> _Work to be completed_: Report the count of lines containing the word "stick" in these records, with no other text.

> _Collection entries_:
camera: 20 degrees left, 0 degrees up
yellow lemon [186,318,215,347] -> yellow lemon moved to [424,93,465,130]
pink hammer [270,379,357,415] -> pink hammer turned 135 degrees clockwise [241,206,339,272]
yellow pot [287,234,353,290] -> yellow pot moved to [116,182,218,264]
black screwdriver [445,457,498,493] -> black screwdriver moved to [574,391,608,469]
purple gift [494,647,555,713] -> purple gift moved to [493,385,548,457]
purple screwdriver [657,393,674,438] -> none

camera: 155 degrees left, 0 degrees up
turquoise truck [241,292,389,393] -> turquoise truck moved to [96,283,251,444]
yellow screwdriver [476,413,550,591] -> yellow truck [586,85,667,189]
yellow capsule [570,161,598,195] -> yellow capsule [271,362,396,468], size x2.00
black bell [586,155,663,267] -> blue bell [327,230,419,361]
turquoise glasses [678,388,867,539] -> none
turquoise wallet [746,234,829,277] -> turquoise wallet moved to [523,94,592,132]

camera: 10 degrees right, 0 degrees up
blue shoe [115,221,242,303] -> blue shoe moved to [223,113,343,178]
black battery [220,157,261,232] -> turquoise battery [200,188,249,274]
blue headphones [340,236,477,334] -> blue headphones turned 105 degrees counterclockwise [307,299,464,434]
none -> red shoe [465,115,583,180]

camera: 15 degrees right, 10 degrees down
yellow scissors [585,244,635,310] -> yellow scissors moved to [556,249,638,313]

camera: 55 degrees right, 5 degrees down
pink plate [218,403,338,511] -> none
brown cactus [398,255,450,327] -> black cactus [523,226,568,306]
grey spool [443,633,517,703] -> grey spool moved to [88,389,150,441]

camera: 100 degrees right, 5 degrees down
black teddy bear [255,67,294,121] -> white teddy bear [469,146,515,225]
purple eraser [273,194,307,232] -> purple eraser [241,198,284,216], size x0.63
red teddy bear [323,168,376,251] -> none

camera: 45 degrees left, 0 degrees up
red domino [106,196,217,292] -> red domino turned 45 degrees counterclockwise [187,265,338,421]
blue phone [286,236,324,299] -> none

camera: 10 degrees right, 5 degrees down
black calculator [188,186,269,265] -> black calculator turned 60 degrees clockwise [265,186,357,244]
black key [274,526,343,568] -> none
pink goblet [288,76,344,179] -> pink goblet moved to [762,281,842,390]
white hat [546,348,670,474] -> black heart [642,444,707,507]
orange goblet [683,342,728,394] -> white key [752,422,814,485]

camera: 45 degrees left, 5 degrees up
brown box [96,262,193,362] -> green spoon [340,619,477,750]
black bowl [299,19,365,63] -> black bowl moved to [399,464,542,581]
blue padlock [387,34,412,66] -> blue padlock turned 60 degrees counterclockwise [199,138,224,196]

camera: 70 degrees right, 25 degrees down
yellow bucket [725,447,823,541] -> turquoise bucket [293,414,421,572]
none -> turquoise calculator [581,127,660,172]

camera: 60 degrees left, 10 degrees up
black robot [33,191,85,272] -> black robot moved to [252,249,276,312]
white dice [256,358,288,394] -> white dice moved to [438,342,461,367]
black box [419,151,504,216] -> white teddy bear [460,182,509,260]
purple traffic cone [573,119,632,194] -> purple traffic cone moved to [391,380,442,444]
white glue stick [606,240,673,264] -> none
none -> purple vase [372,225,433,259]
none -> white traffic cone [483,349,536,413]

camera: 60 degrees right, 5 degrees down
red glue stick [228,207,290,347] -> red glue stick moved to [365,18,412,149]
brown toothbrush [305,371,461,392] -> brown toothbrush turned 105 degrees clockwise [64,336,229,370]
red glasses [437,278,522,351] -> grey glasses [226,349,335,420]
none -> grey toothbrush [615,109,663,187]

> _Answer_: 2